[Opening Provided data section]

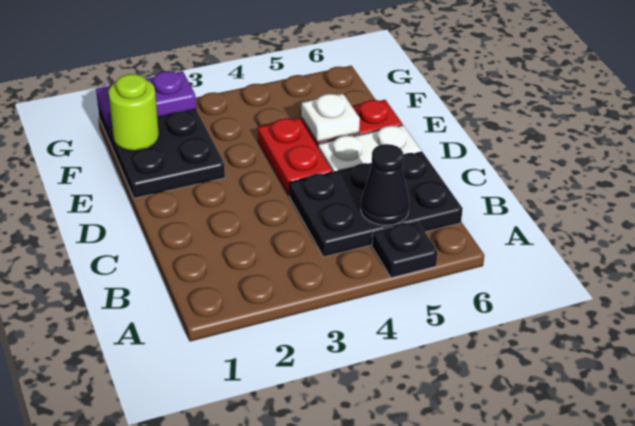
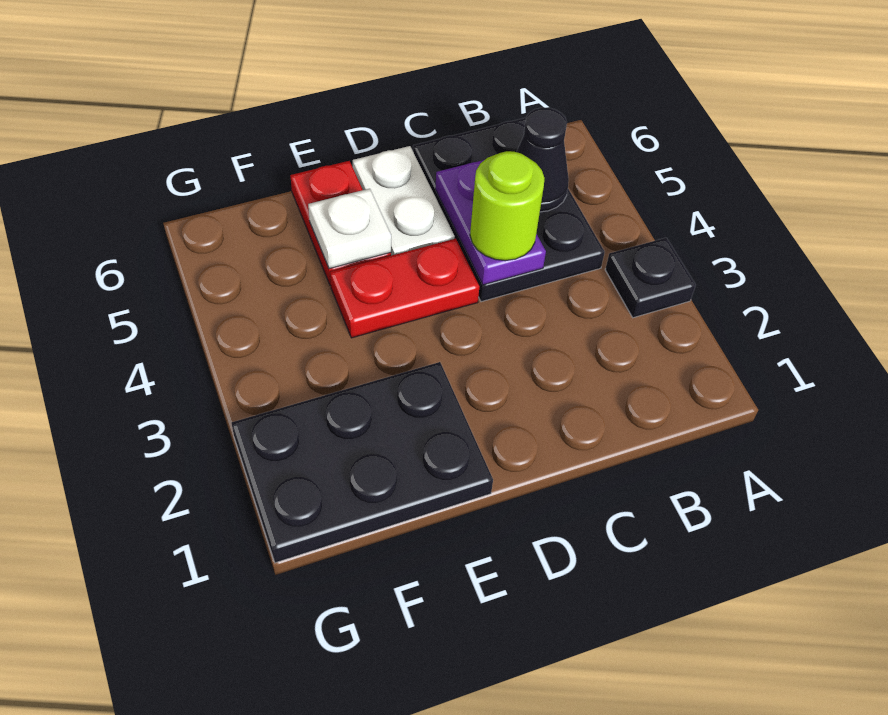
black plate A5 level 1 -> black plate A3 level 1
lime round brick F1 level 2 -> lime round brick C4 level 3
purple plate G1:G2 level 2 -> purple plate C4:C5 level 2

[Closing Provided data section]

__Problem to solve__
Word for word, restate all of the data, but do not copy the pictures.

__Response for this exercise__
black plate A5 level 1 -> black plate A3 level 1
lime round brick F1 level 2 -> lime round brick C4 level 3
purple plate G1:G2 level 2 -> purple plate C4:C5 level 2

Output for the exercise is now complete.